Start of Raw data

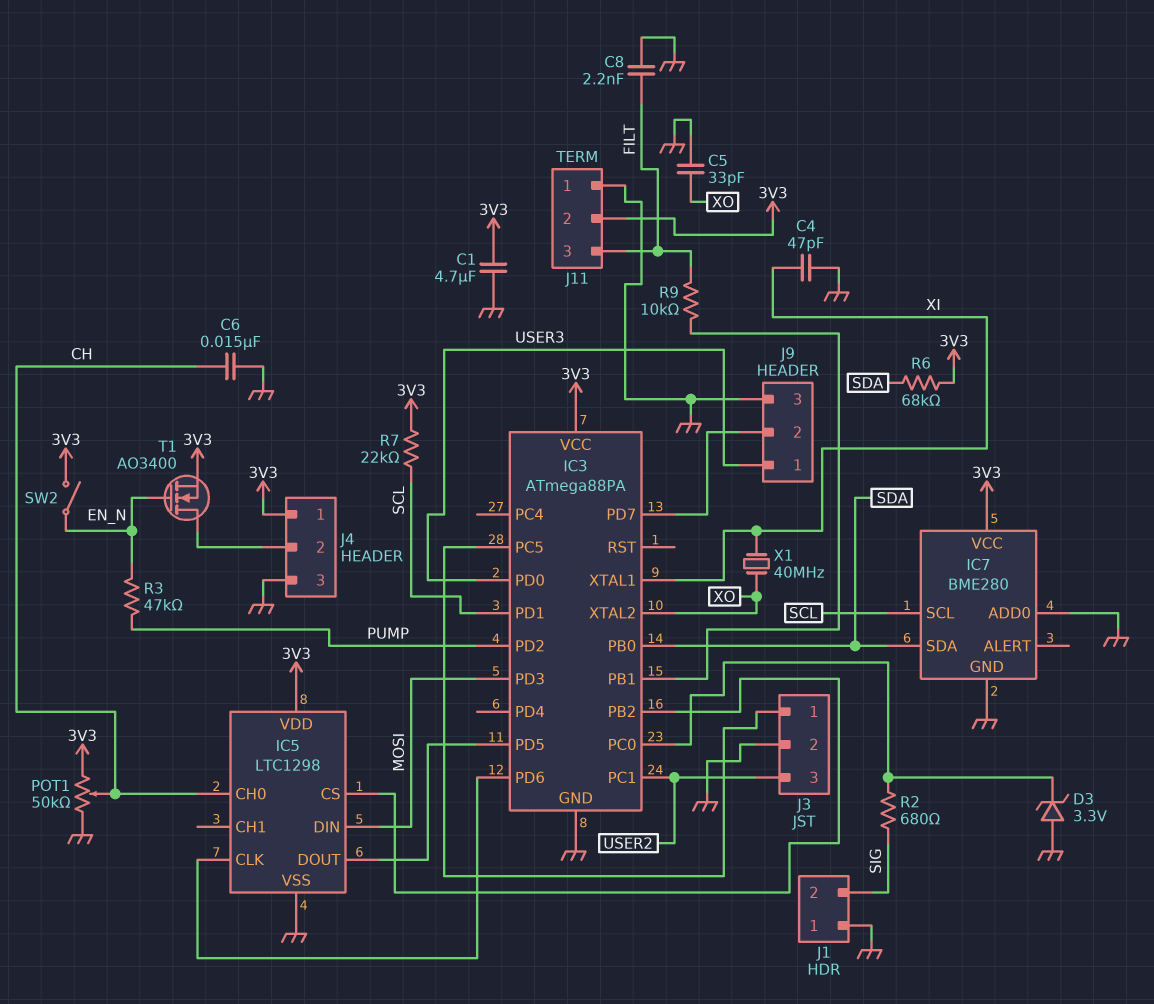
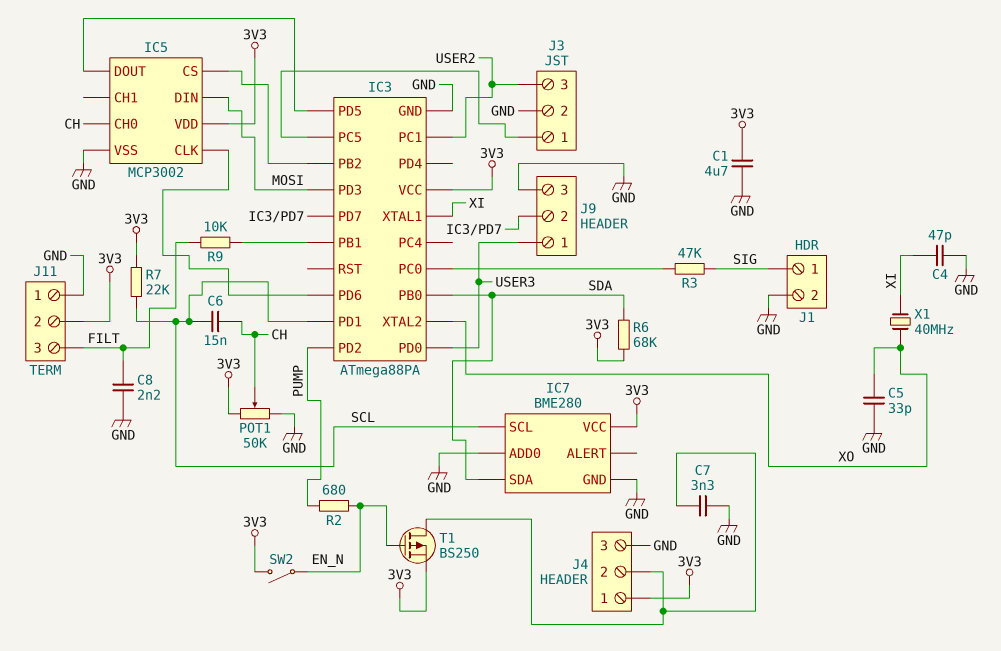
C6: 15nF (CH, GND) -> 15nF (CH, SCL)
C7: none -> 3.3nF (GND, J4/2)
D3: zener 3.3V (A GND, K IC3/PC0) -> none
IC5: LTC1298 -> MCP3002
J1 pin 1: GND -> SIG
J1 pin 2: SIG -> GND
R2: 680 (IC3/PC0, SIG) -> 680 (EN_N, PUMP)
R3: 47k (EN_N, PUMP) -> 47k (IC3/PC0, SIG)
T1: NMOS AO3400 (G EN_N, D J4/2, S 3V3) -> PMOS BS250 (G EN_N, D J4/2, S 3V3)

End of Raw data
Start of Raw data

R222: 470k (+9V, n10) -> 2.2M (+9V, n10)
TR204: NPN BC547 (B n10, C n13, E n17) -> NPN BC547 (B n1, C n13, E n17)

End of Raw data
Start of Raw data

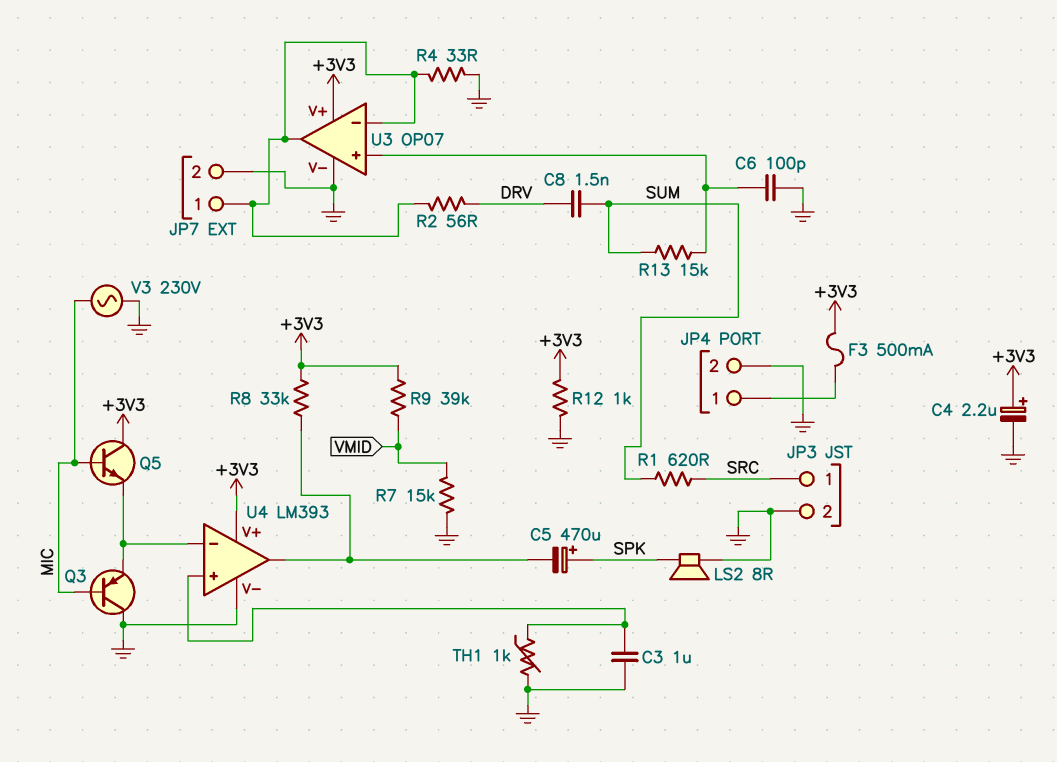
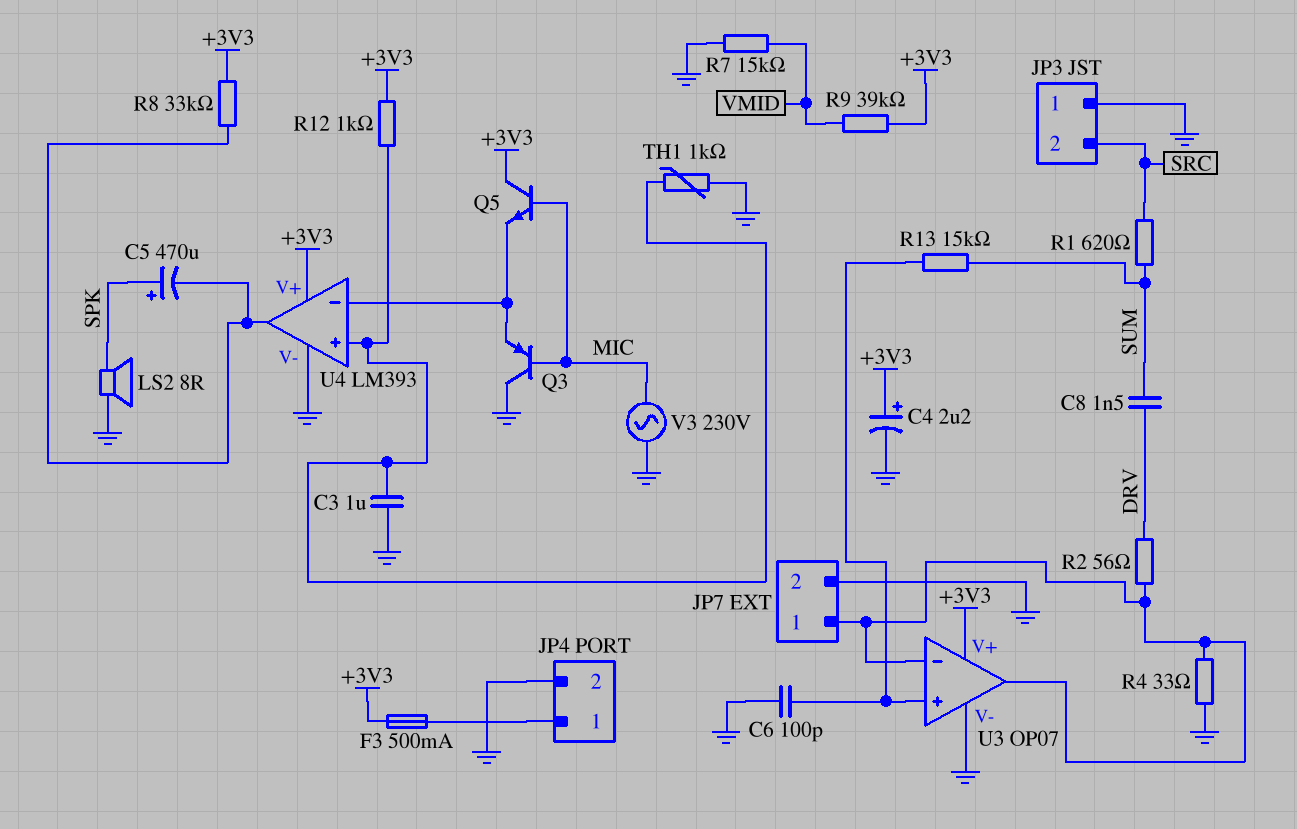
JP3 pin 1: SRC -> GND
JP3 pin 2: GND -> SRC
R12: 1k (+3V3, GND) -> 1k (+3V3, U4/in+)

End of Raw data

# Task instructions
Each line holding the word "none" must be copied from the data.

# Output for this task
C7: none -> 3.3nF (GND, J4/2)
D3: zener 3.3V (A GND, K IC3/PC0) -> none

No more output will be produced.